DATA FOR THIS TASK START
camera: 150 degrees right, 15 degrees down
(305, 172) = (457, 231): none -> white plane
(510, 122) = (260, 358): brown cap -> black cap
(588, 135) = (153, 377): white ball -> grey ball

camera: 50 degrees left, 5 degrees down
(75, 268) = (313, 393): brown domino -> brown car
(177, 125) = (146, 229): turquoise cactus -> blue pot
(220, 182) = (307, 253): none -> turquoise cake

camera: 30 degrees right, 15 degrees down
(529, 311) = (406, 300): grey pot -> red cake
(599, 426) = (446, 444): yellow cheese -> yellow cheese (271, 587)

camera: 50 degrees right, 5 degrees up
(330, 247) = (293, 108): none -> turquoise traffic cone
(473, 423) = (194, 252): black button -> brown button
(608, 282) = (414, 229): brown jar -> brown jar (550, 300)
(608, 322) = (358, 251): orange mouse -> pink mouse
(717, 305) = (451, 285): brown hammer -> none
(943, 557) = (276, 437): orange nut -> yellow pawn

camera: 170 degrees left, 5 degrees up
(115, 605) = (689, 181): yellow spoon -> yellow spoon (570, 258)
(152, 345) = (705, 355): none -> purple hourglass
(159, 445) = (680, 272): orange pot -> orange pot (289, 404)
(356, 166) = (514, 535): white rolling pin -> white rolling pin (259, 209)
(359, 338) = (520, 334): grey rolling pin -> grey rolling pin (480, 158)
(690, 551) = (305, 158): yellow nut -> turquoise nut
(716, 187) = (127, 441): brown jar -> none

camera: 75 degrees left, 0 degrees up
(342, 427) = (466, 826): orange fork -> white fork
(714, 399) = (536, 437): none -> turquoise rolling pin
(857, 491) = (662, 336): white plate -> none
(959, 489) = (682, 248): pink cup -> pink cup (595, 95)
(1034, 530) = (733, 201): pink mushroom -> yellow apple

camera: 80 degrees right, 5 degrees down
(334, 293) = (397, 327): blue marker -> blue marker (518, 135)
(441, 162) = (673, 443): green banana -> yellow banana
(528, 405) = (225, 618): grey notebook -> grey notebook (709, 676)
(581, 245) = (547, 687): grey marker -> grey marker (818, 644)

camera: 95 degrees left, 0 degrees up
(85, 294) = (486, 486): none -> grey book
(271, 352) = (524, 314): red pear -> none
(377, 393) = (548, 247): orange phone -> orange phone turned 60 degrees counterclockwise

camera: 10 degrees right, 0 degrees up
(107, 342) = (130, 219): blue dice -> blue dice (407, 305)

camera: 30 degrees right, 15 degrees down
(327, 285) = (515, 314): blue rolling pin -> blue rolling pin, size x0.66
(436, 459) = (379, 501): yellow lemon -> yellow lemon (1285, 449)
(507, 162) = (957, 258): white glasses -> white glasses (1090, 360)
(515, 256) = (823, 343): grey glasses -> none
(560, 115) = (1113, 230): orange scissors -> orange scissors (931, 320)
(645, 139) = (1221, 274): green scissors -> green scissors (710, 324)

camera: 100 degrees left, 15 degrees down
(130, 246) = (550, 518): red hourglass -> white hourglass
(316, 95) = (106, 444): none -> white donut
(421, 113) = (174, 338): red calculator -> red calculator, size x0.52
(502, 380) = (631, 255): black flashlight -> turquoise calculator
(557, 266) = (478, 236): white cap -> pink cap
DATA FOR THIS TASK END
_WHAT YOU HAVE TO DO_: Write the "(502, 380) = (631, 255): black" line and all later lines exactly. Stop at the end of the data.

_RESPONSE TO THE EXERCISE_:
(502, 380) = (631, 255): black flashlight -> turquoise calculator
(557, 266) = (478, 236): white cap -> pink cap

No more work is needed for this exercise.